EXERCISE OBJECTIVE
Beginning at whichever line contains "KEYS pin K3: A6 -> TX", reproduce each line of the records below word for word, ending with the last, and add nothing.

-------------------------

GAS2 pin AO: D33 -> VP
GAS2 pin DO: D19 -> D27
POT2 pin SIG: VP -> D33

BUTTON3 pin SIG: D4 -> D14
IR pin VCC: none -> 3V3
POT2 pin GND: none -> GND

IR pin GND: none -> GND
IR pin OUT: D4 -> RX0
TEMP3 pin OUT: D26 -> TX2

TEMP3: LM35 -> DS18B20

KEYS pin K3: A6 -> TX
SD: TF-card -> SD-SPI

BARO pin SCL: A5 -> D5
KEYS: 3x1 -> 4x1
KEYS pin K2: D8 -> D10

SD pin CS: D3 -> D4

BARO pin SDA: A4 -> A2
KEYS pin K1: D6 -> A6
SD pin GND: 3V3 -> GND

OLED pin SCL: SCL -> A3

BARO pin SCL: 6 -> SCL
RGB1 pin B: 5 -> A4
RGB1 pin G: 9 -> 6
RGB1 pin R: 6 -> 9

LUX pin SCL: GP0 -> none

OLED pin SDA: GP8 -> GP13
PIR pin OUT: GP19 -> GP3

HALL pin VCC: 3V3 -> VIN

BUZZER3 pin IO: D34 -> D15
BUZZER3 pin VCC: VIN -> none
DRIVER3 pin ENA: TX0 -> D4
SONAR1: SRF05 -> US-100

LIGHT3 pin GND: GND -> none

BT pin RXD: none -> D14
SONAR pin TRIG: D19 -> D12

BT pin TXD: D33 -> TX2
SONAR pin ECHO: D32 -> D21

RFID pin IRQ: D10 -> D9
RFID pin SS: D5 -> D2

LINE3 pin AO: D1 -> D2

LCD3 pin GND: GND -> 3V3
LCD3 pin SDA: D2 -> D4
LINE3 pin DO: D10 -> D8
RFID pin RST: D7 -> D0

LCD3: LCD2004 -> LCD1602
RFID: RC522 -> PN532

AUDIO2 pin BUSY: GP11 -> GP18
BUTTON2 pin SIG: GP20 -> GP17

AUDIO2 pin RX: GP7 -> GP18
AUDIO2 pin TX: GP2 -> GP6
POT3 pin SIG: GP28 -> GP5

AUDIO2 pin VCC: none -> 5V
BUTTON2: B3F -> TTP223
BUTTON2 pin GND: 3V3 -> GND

-------------------------

RESPONSE FOR THIS EXERCISE
KEYS pin K3: A6 -> TX
SD: TF-card -> SD-SPI

BARO pin SCL: A5 -> D5
KEYS: 3x1 -> 4x1
KEYS pin K2: D8 -> D10

SD pin CS: D3 -> D4

BARO pin SDA: A4 -> A2
KEYS pin K1: D6 -> A6
SD pin GND: 3V3 -> GND

OLED pin SCL: SCL -> A3

BARO pin SCL: 6 -> SCL
RGB1 pin B: 5 -> A4
RGB1 pin G: 9 -> 6
RGB1 pin R: 6 -> 9

LUX pin SCL: GP0 -> none

OLED pin SDA: GP8 -> GP13
PIR pin OUT: GP19 -> GP3

HALL pin VCC: 3V3 -> VIN

BUZZER3 pin IO: D34 -> D15
BUZZER3 pin VCC: VIN -> none
DRIVER3 pin ENA: TX0 -> D4
SONAR1: SRF05 -> US-100

LIGHT3 pin GND: GND -> none

BT pin RXD: none -> D14
SONAR pin TRIG: D19 -> D12

BT pin TXD: D33 -> TX2
SONAR pin ECHO: D32 -> D21

RFID pin IRQ: D10 -> D9
RFID pin SS: D5 -> D2

LINE3 pin AO: D1 -> D2

LCD3 pin GND: GND -> 3V3
LCD3 pin SDA: D2 -> D4
LINE3 pin DO: D10 -> D8
RFID pin RST: D7 -> D0

LCD3: LCD2004 -> LCD1602
RFID: RC522 -> PN532

AUDIO2 pin BUSY: GP11 -> GP18
BUTTON2 pin SIG: GP20 -> GP17

AUDIO2 pin RX: GP7 -> GP18
AUDIO2 pin TX: GP2 -> GP6
POT3 pin SIG: GP28 -> GP5

AUDIO2 pin VCC: none -> 5V
BUTTON2: B3F -> TTP223
BUTTON2 pin GND: 3V3 -> GND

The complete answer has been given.